> Source information

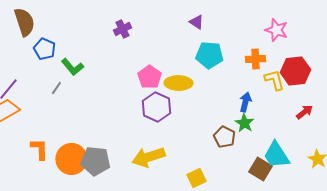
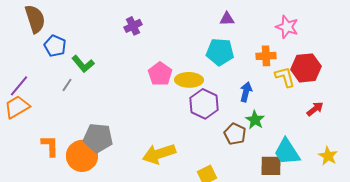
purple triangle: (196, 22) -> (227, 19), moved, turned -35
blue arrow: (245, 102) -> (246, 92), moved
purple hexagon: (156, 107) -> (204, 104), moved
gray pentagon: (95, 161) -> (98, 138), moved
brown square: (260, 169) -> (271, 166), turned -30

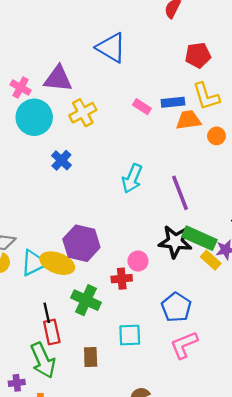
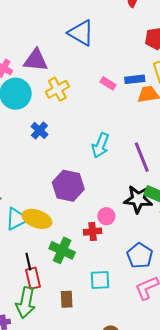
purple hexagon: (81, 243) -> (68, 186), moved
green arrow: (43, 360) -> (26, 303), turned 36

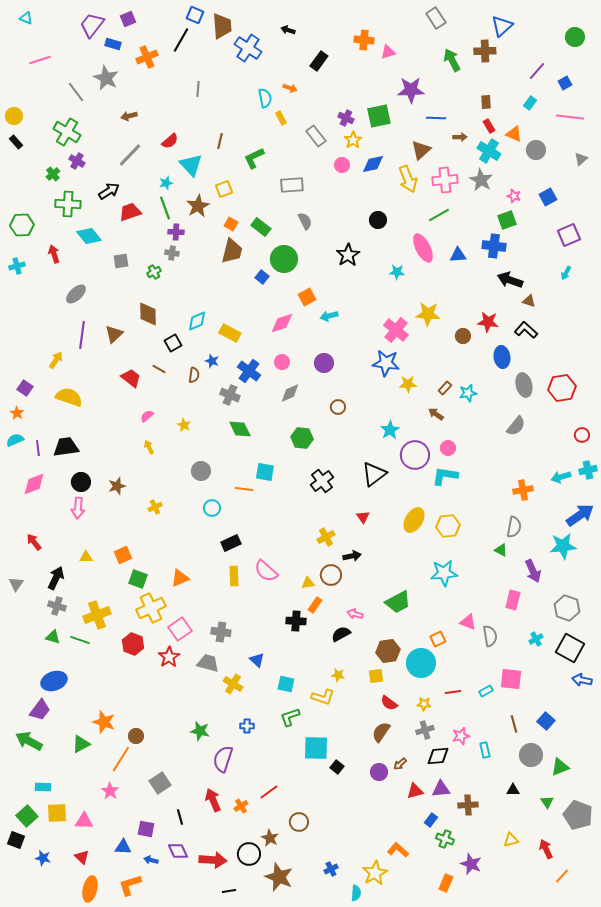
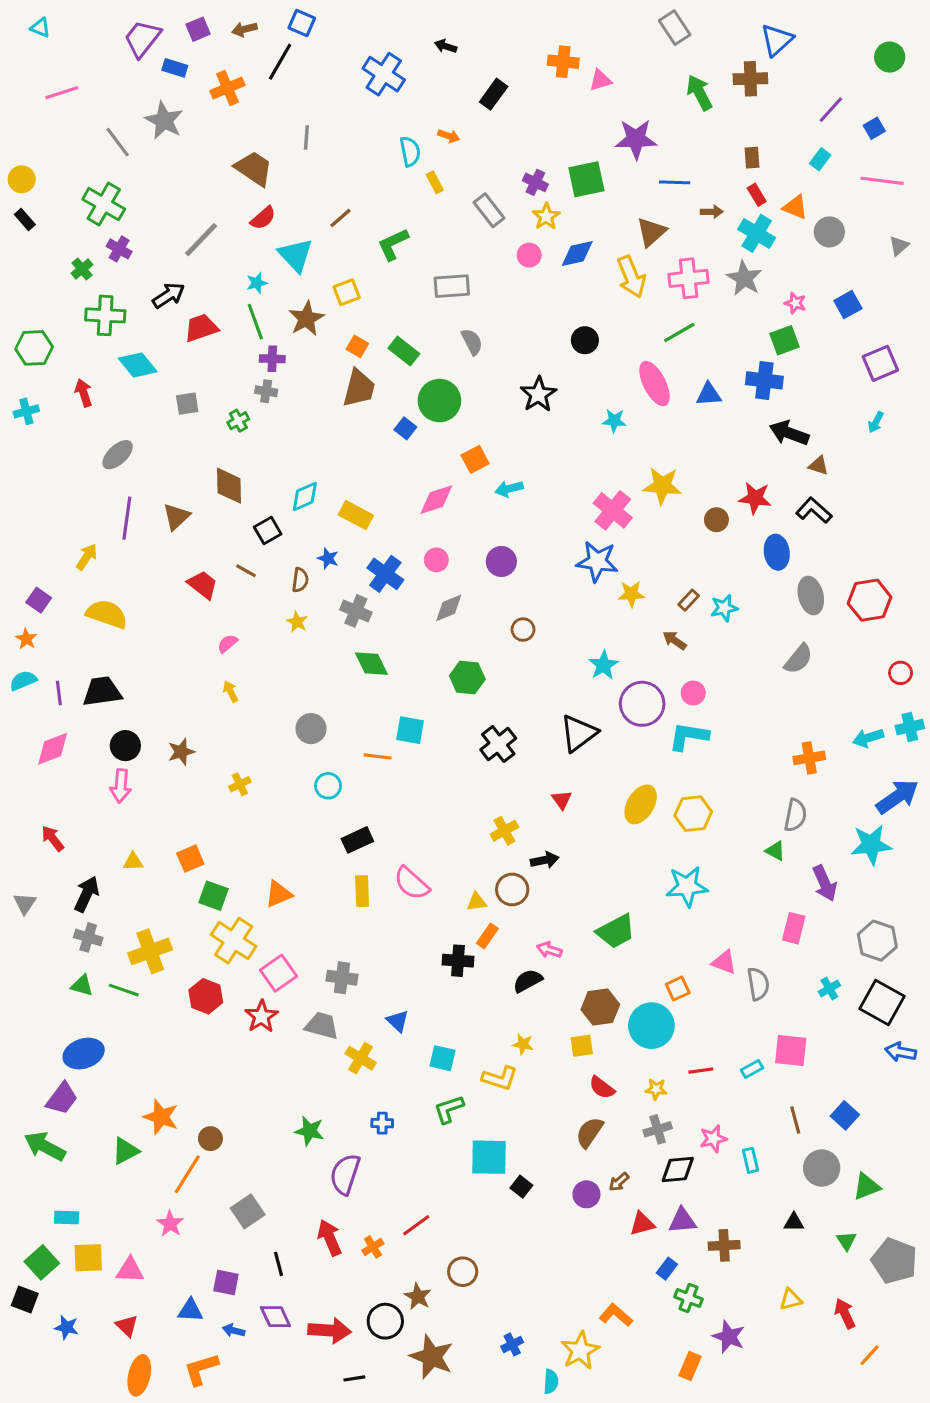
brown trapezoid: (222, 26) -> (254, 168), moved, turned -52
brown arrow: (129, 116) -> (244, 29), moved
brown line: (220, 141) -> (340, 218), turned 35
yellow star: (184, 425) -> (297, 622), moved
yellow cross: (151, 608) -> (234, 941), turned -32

> Work item
All of the material above is to be retyped verbatim, with its pictures omitted.

> Result
purple triangle: (196, 22) -> (227, 19), moved, turned -35
blue arrow: (245, 102) -> (246, 92), moved
purple hexagon: (156, 107) -> (204, 104), moved
gray pentagon: (95, 161) -> (98, 138), moved
brown square: (260, 169) -> (271, 166), turned -30

purple hexagon: (81, 243) -> (68, 186), moved
green arrow: (43, 360) -> (26, 303), turned 36

brown trapezoid: (222, 26) -> (254, 168), moved, turned -52
brown arrow: (129, 116) -> (244, 29), moved
brown line: (220, 141) -> (340, 218), turned 35
yellow star: (184, 425) -> (297, 622), moved
yellow cross: (151, 608) -> (234, 941), turned -32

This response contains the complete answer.